*Aim of the exercise:* Copy every line of the entries that includes the word "tape".
______
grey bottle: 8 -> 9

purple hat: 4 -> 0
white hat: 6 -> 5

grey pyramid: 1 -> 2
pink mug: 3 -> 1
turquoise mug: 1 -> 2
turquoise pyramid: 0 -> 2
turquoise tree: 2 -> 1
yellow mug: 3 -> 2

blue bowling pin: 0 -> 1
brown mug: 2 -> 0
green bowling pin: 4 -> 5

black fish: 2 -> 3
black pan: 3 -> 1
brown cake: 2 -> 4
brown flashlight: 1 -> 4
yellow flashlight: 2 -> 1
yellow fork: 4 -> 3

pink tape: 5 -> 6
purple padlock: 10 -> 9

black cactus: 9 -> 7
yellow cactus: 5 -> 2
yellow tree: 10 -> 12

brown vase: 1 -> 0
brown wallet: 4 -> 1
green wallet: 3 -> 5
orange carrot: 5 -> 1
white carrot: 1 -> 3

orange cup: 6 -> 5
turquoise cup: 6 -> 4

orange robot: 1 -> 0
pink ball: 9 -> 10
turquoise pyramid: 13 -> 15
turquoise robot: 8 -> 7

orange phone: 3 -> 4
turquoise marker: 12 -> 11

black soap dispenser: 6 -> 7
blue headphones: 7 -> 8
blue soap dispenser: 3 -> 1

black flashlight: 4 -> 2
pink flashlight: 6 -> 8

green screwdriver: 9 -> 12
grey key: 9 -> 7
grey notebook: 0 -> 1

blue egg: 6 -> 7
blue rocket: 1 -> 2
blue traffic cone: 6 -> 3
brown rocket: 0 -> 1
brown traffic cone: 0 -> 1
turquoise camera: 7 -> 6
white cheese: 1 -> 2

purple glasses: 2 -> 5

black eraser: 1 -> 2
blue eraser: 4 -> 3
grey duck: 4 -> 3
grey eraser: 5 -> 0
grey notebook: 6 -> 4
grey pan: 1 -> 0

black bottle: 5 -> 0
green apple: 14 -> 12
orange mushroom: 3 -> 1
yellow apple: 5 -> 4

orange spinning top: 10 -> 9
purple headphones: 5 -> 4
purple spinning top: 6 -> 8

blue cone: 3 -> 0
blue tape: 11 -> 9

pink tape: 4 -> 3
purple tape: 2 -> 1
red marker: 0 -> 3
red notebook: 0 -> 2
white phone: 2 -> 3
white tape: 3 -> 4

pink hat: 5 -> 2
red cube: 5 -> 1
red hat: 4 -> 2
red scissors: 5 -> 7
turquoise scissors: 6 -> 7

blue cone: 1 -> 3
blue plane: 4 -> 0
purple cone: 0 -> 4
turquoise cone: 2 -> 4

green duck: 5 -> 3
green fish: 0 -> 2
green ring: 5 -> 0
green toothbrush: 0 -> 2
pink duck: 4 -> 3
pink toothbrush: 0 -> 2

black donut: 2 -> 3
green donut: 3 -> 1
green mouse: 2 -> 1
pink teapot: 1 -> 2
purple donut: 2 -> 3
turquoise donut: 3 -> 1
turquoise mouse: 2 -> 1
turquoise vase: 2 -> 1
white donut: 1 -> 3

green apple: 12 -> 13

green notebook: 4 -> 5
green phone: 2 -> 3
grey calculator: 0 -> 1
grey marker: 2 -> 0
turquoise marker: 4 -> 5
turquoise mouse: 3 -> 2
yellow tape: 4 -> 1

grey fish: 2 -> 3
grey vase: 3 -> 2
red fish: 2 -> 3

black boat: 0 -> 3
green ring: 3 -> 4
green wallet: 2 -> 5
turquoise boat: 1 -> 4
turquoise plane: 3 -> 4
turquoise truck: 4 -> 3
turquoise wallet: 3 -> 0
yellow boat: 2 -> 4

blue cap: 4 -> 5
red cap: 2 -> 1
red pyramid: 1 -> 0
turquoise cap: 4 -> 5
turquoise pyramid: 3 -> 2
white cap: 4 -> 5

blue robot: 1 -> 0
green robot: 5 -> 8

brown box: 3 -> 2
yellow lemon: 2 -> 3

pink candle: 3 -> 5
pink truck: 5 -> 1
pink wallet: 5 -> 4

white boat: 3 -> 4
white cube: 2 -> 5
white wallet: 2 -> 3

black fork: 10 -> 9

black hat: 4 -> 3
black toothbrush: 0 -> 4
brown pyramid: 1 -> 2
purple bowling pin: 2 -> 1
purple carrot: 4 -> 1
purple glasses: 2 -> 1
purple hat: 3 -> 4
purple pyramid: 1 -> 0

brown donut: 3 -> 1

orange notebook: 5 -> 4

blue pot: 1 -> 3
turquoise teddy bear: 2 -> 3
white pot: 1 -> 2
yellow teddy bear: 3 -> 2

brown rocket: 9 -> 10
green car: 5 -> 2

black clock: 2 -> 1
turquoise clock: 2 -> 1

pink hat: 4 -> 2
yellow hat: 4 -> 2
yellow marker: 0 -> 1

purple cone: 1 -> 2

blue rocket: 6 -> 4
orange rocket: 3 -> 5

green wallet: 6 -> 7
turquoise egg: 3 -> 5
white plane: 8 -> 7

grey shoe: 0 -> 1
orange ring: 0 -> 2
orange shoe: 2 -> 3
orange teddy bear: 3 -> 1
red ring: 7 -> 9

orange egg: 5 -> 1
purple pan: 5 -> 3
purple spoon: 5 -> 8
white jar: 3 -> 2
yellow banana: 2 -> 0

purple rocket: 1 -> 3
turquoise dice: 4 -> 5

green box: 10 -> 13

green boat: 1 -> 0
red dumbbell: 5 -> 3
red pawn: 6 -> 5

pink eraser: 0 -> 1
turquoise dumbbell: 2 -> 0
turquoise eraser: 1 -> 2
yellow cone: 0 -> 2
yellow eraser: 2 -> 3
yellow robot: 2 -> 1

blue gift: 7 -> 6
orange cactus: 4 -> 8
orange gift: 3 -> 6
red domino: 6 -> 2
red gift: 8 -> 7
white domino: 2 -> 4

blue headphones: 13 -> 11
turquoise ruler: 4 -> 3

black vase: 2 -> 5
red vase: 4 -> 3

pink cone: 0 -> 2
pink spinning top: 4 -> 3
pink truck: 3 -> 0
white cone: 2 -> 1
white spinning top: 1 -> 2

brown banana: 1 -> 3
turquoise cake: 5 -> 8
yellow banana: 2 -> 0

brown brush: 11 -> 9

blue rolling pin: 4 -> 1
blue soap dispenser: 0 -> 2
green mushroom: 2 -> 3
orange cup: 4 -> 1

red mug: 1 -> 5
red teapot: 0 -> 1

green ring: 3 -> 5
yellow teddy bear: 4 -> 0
______
*Response for this exercise:*
pink tape: 5 -> 6
blue tape: 11 -> 9
pink tape: 4 -> 3
purple tape: 2 -> 1
white tape: 3 -> 4
yellow tape: 4 -> 1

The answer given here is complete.